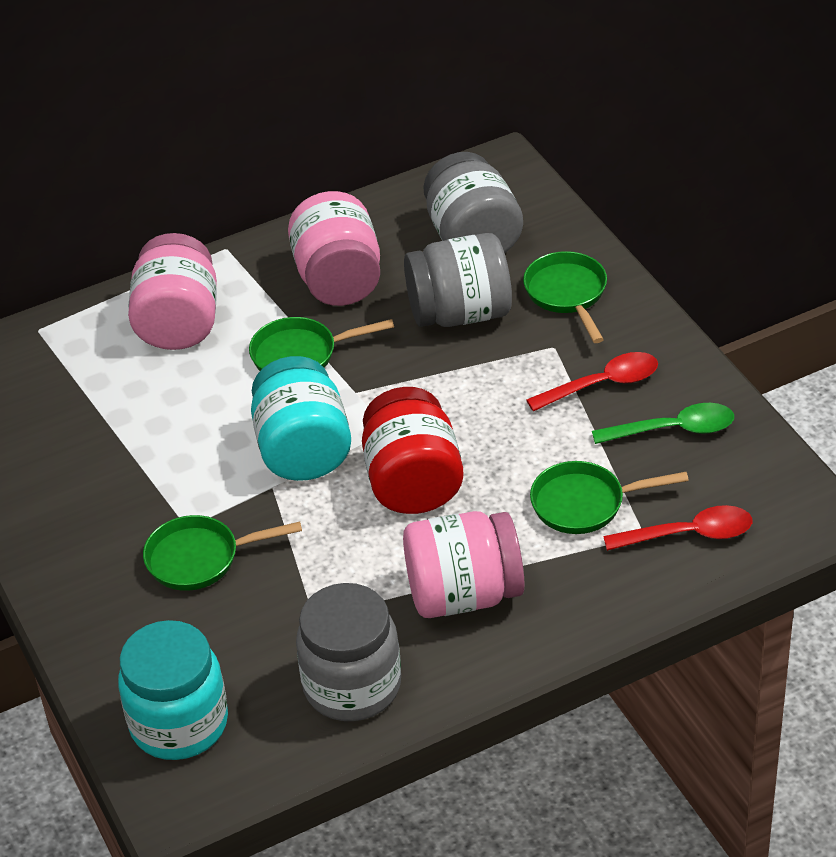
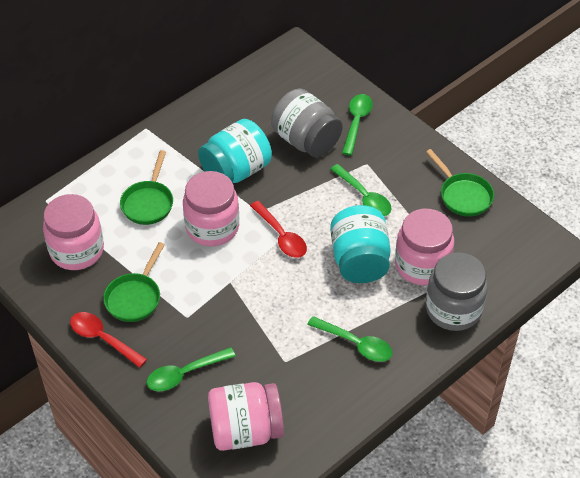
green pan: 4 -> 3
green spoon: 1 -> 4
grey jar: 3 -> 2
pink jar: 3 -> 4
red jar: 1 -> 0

○ ○ ○ ○ ○ ○ ○

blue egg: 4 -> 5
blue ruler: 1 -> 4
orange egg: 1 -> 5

○ ○ ○ ○ ○ ○ ○

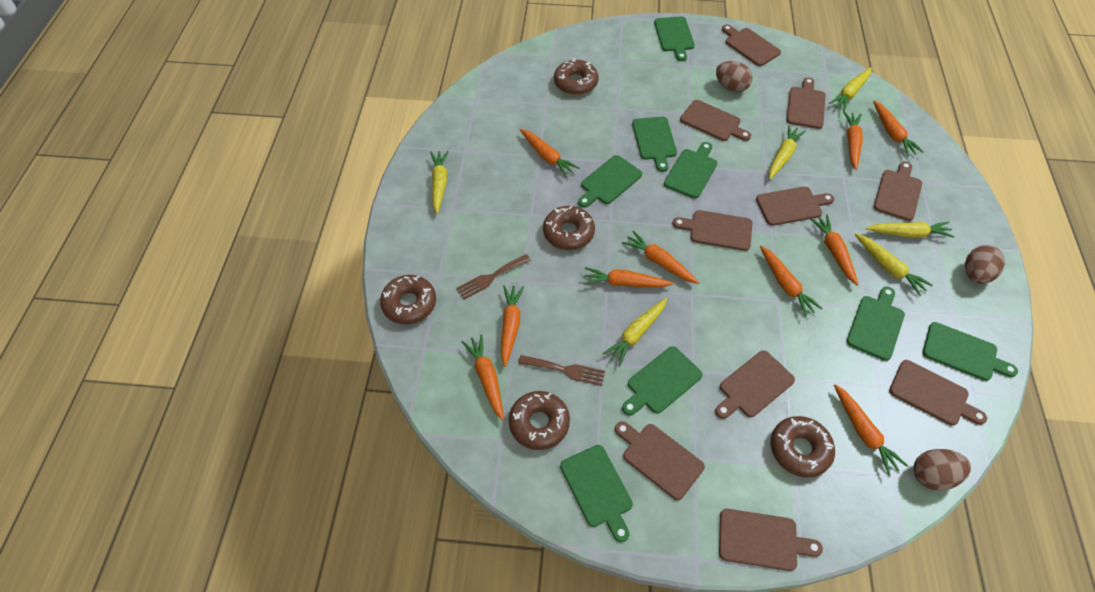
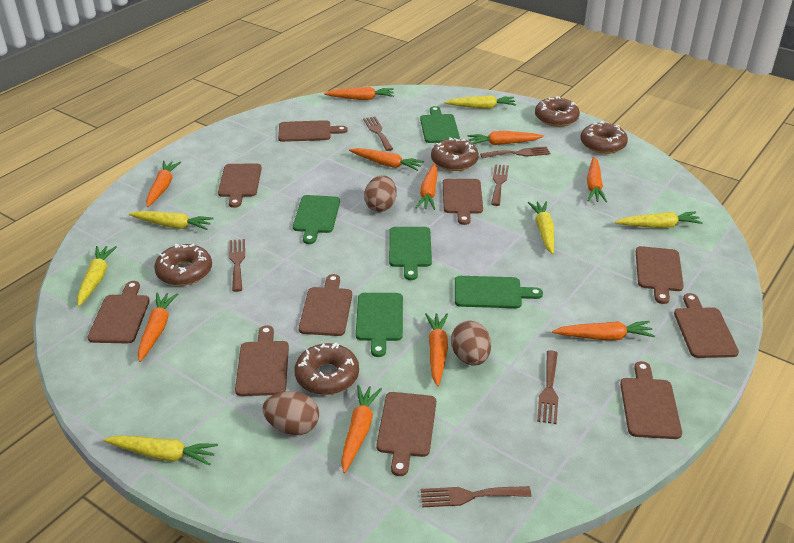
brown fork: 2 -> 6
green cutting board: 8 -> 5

○ ○ ○ ○ ○ ○ ○

• What the task requires: Please return only the lines above, starting at the line that has "green pan: 4 -> 3" and ending at the line that has "red jar: 1 -> 0", keeping both and leaving each one unchanged.

• Written answer:
green pan: 4 -> 3
green spoon: 1 -> 4
grey jar: 3 -> 2
pink jar: 3 -> 4
red jar: 1 -> 0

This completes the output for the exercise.